Work instructions » Down to the last line, the material below should be reproduced exactly.

Record excerpts »
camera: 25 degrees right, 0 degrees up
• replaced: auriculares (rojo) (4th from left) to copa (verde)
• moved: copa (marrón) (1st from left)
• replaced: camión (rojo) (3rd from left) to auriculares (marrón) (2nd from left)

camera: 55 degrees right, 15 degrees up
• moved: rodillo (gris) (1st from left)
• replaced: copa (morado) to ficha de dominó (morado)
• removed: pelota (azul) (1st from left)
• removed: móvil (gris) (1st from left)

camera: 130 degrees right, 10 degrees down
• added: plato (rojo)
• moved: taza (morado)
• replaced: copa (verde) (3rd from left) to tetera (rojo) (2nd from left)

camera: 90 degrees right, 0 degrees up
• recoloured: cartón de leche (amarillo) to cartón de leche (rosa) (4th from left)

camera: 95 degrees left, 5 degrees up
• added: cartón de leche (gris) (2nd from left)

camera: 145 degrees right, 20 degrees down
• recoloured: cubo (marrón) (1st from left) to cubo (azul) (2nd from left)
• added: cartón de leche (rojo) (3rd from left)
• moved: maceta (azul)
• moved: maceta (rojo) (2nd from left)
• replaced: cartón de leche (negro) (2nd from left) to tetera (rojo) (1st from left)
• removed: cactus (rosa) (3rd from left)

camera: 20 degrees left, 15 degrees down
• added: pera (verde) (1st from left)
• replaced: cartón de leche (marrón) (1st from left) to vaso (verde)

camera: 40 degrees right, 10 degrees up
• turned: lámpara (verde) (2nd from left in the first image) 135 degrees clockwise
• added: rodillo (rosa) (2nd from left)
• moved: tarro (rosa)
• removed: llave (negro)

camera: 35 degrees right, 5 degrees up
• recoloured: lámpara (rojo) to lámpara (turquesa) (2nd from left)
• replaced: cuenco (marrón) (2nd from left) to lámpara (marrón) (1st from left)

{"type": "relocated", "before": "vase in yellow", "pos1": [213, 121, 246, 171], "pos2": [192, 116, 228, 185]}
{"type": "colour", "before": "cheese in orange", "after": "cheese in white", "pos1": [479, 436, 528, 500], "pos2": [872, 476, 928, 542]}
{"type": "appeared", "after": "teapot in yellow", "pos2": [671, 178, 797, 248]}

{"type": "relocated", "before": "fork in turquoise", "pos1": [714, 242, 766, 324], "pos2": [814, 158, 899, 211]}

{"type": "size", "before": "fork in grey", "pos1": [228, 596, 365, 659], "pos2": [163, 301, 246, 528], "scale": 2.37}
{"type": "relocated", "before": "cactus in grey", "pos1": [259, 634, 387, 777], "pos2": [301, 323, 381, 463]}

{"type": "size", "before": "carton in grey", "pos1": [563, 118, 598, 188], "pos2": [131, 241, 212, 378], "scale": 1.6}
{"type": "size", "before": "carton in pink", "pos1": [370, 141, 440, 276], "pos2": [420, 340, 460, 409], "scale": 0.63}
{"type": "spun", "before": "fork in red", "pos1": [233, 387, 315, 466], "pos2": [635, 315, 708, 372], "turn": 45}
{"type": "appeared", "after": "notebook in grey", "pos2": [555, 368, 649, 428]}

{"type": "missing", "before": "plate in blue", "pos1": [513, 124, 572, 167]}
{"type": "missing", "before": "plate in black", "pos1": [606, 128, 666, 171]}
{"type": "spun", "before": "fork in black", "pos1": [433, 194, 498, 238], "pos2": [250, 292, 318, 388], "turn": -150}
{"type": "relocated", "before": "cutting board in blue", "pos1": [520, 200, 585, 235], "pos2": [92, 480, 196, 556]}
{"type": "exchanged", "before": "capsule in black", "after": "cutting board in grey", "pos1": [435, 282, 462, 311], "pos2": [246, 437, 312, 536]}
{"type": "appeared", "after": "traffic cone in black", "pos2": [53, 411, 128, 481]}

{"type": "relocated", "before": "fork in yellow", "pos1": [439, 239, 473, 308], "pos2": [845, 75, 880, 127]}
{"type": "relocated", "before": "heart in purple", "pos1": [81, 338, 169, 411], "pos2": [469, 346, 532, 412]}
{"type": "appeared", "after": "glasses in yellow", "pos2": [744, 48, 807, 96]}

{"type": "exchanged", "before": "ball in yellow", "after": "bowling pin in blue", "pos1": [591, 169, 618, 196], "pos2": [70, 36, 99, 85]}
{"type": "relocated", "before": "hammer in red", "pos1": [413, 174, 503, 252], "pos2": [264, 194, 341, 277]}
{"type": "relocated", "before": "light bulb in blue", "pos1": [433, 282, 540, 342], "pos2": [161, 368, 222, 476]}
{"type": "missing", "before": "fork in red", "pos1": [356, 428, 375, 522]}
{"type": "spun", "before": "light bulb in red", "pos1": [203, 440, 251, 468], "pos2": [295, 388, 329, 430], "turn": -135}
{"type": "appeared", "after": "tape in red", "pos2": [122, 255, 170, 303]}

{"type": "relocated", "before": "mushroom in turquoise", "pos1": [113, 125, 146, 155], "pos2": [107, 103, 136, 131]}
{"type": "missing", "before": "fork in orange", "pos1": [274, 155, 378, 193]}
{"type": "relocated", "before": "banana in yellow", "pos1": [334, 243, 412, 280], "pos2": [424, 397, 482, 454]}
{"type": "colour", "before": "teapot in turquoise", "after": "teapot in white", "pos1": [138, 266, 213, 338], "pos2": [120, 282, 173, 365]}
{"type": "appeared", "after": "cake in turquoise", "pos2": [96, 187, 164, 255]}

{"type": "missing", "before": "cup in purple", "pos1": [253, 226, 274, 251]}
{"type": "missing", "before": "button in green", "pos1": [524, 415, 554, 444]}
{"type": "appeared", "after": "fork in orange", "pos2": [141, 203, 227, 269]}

Task solution »
camera: 25 degrees right, 0 degrees up
• replaced: auriculares (rojo) (4th from left) to copa (verde)
• moved: copa (marrón) (1st from left)
• replaced: camión (rojo) (3rd from left) to auriculares (marrón) (2nd from left)

camera: 55 degrees right, 15 degrees up
• moved: rodillo (gris) (1st from left)
• replaced: copa (morado) to ficha de dominó (morado)
• removed: pelota (azul) (1st from left)
• removed: móvil (gris) (1st from left)

camera: 130 degrees right, 10 degrees down
• added: plato (rojo)
• moved: taza (morado)
• replaced: copa (verde) (3rd from left) to tetera (rojo) (2nd from left)

camera: 90 degrees right, 0 degrees up
• recoloured: cartón de leche (amarillo) to cartón de leche (rosa) (4th from left)

camera: 95 degrees left, 5 degrees up
• added: cartón de leche (gris) (2nd from left)

camera: 145 degrees right, 20 degrees down
• recoloured: cubo (marrón) (1st from left) to cubo (azul) (2nd from left)
• added: cartón de leche (rojo) (3rd from left)
• moved: maceta (azul)
• moved: maceta (rojo) (2nd from left)
• replaced: cartón de leche (negro) (2nd from left) to tetera (rojo) (1st from left)
• removed: cactus (rosa) (3rd from left)

camera: 20 degrees left, 15 degrees down
• added: pera (verde) (1st from left)
• replaced: cartón de leche (marrón) (1st from left) to vaso (verde)

camera: 40 degrees right, 10 degrees up
• turned: lámpara (verde) (2nd from left in the first image) 135 degrees clockwise
• added: rodillo (rosa) (2nd from left)
• moved: tarro (rosa)
• removed: llave (negro)

camera: 35 degrees right, 5 degrees up
• recoloured: lámpara (rojo) to lámpara (turquesa) (2nd from left)
• replaced: cuenco (marrón) (2nd from left) to lámpara (marrón) (1st from left)

{"type": "relocated", "before": "vase in yellow", "pos1": [213, 121, 246, 171], "pos2": [192, 116, 228, 185]}
{"type": "colour", "before": "cheese in orange", "after": "cheese in white", "pos1": [479, 436, 528, 500], "pos2": [872, 476, 928, 542]}
{"type": "appeared", "after": "teapot in yellow", "pos2": [671, 178, 797, 248]}

{"type": "relocated", "before": "fork in turquoise", "pos1": [714, 242, 766, 324], "pos2": [814, 158, 899, 211]}

{"type": "size", "before": "fork in grey", "pos1": [228, 596, 365, 659], "pos2": [163, 301, 246, 528], "scale": 2.37}
{"type": "relocated", "before": "cactus in grey", "pos1": [259, 634, 387, 777], "pos2": [301, 323, 381, 463]}

{"type": "size", "before": "carton in grey", "pos1": [563, 118, 598, 188], "pos2": [131, 241, 212, 378], "scale": 1.6}
{"type": "size", "before": "carton in pink", "pos1": [370, 141, 440, 276], "pos2": [420, 340, 460, 409], "scale": 0.63}
{"type": "spun", "before": "fork in red", "pos1": [233, 387, 315, 466], "pos2": [635, 315, 708, 372], "turn": 45}
{"type": "appeared", "after": "notebook in grey", "pos2": [555, 368, 649, 428]}

{"type": "missing", "before": "plate in blue", "pos1": [513, 124, 572, 167]}
{"type": "missing", "before": "plate in black", "pos1": [606, 128, 666, 171]}
{"type": "spun", "before": "fork in black", "pos1": [433, 194, 498, 238], "pos2": [250, 292, 318, 388], "turn": -150}
{"type": "relocated", "before": "cutting board in blue", "pos1": [520, 200, 585, 235], "pos2": [92, 480, 196, 556]}
{"type": "exchanged", "before": "capsule in black", "after": "cutting board in grey", "pos1": [435, 282, 462, 311], "pos2": [246, 437, 312, 536]}
{"type": "appeared", "after": "traffic cone in black", "pos2": [53, 411, 128, 481]}

{"type": "relocated", "before": "fork in yellow", "pos1": [439, 239, 473, 308], "pos2": [845, 75, 880, 127]}
{"type": "relocated", "before": "heart in purple", "pos1": [81, 338, 169, 411], "pos2": [469, 346, 532, 412]}
{"type": "appeared", "after": "glasses in yellow", "pos2": [744, 48, 807, 96]}

{"type": "exchanged", "before": "ball in yellow", "after": "bowling pin in blue", "pos1": [591, 169, 618, 196], "pos2": [70, 36, 99, 85]}
{"type": "relocated", "before": "hammer in red", "pos1": [413, 174, 503, 252], "pos2": [264, 194, 341, 277]}
{"type": "relocated", "before": "light bulb in blue", "pos1": [433, 282, 540, 342], "pos2": [161, 368, 222, 476]}
{"type": "missing", "before": "fork in red", "pos1": [356, 428, 375, 522]}
{"type": "spun", "before": "light bulb in red", "pos1": [203, 440, 251, 468], "pos2": [295, 388, 329, 430], "turn": -135}
{"type": "appeared", "after": "tape in red", "pos2": [122, 255, 170, 303]}

{"type": "relocated", "before": "mushroom in turquoise", "pos1": [113, 125, 146, 155], "pos2": [107, 103, 136, 131]}
{"type": "missing", "before": "fork in orange", "pos1": [274, 155, 378, 193]}
{"type": "relocated", "before": "banana in yellow", "pos1": [334, 243, 412, 280], "pos2": [424, 397, 482, 454]}
{"type": "colour", "before": "teapot in turquoise", "after": "teapot in white", "pos1": [138, 266, 213, 338], "pos2": [120, 282, 173, 365]}
{"type": "appeared", "after": "cake in turquoise", "pos2": [96, 187, 164, 255]}

{"type": "missing", "before": "cup in purple", "pos1": [253, 226, 274, 251]}
{"type": "missing", "before": "button in green", "pos1": [524, 415, 554, 444]}
{"type": "appeared", "after": "fork in orange", "pos2": [141, 203, 227, 269]}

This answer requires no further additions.